== ACTIVITY ==
From the entries below, return exactly the lines beginning at the one that contains "camera: 125 degrees left, 15 degrees up" and ending at the one that contains "(543, 330) = (189, 304): red", both of them included, and only those lines.

== INPUT DATA ==
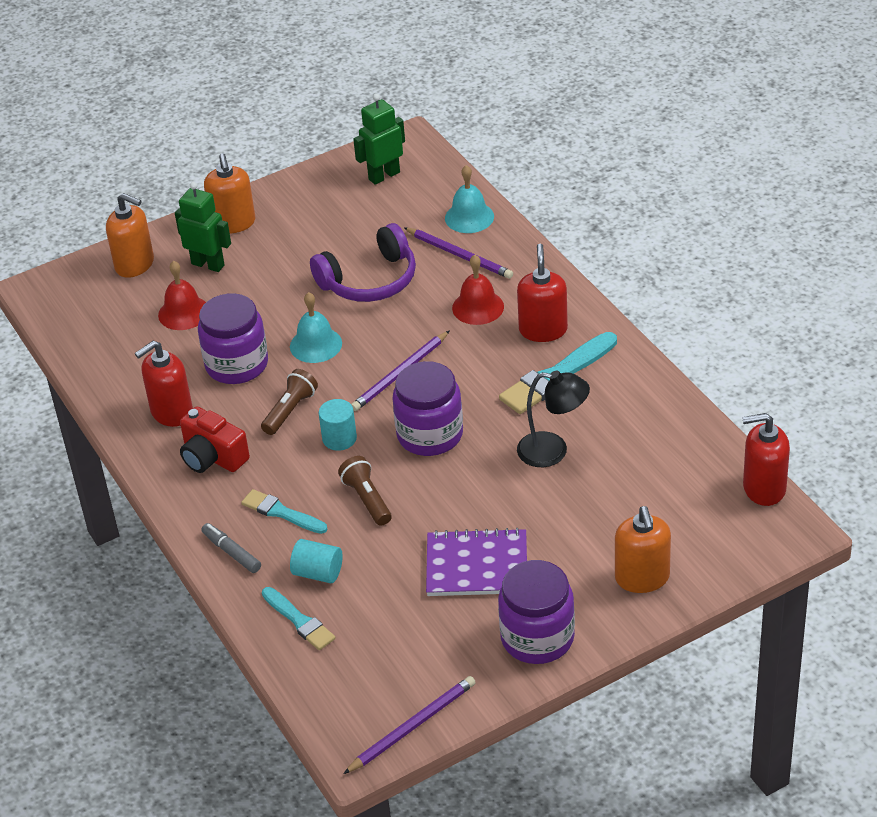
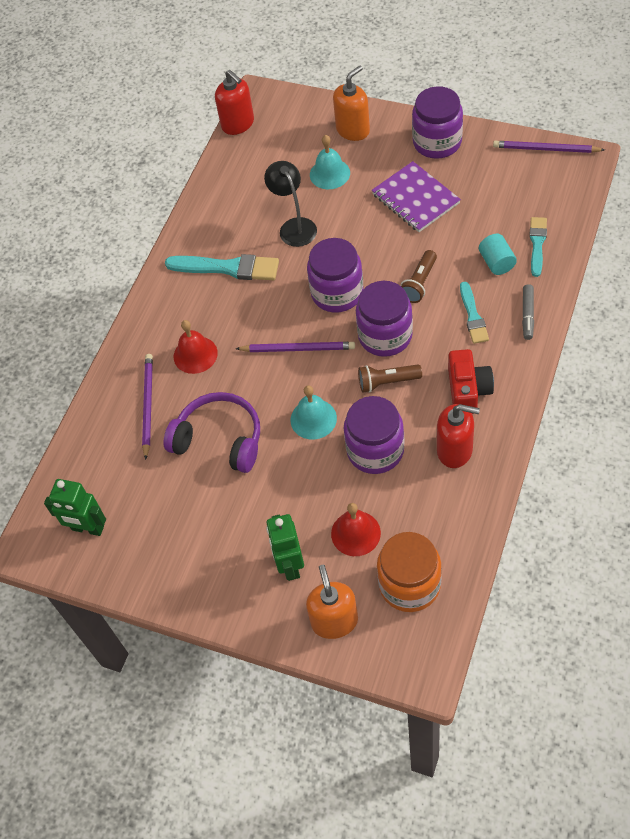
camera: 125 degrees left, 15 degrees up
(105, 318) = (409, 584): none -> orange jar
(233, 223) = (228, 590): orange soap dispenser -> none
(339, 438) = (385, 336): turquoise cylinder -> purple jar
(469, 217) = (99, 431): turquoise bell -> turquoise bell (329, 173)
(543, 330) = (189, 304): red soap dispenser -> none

...

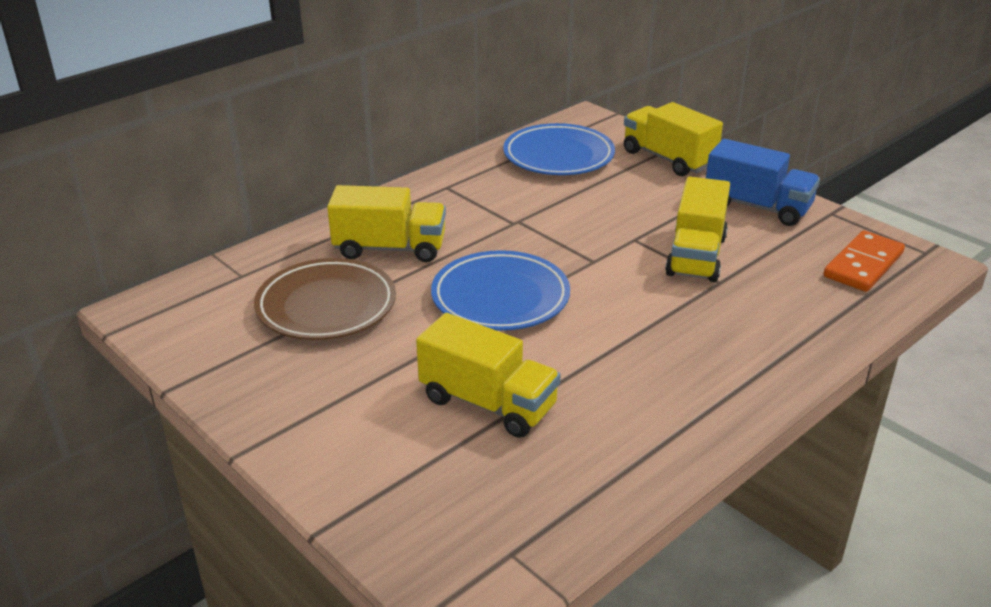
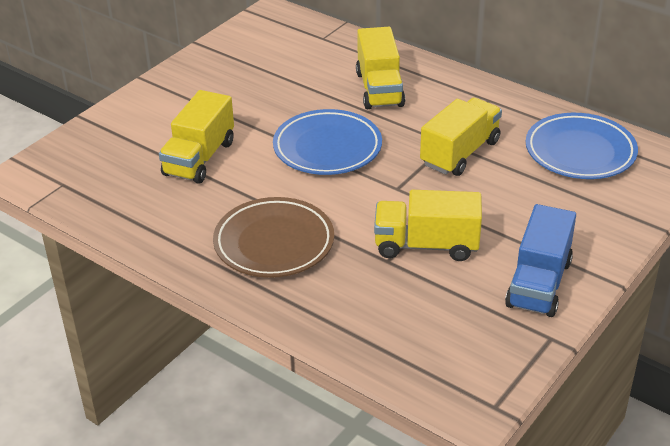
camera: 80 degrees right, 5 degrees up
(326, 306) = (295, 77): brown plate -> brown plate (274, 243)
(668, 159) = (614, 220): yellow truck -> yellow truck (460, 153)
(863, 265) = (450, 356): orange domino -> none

* * *

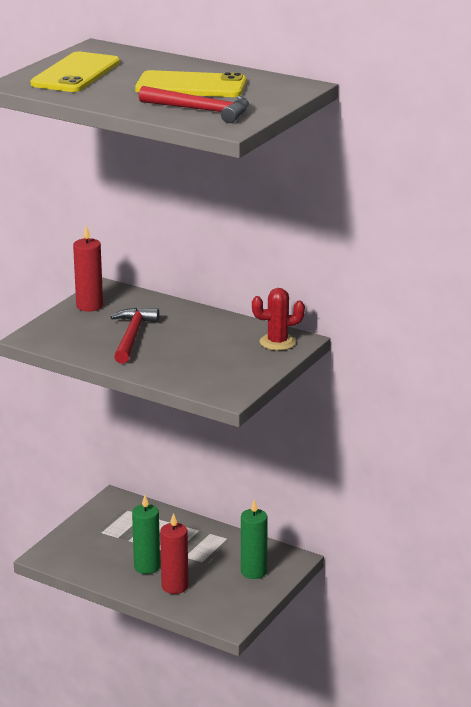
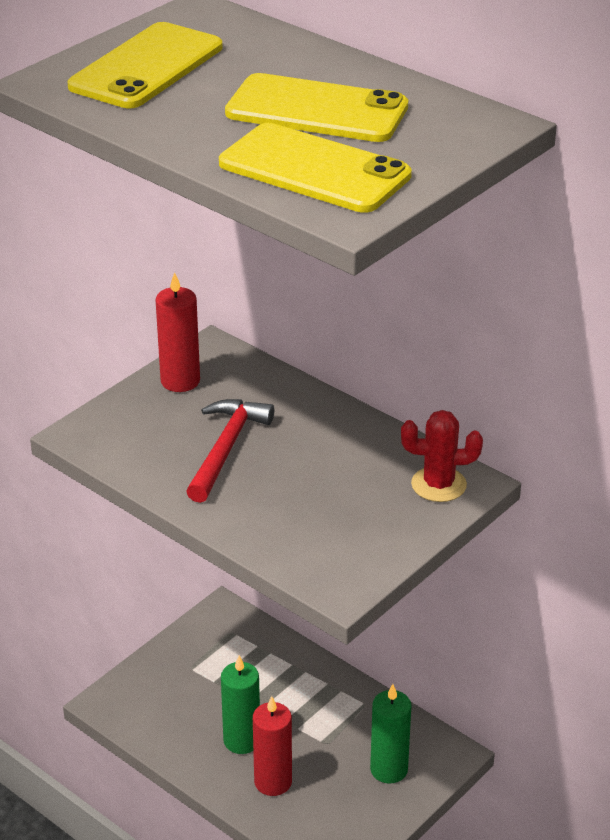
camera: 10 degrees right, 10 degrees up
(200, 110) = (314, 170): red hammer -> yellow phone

== ANSWER TO THIS TASK ==
camera: 125 degrees left, 15 degrees up
(105, 318) = (409, 584): none -> orange jar
(233, 223) = (228, 590): orange soap dispenser -> none
(339, 438) = (385, 336): turquoise cylinder -> purple jar
(469, 217) = (99, 431): turquoise bell -> turquoise bell (329, 173)
(543, 330) = (189, 304): red soap dispenser -> none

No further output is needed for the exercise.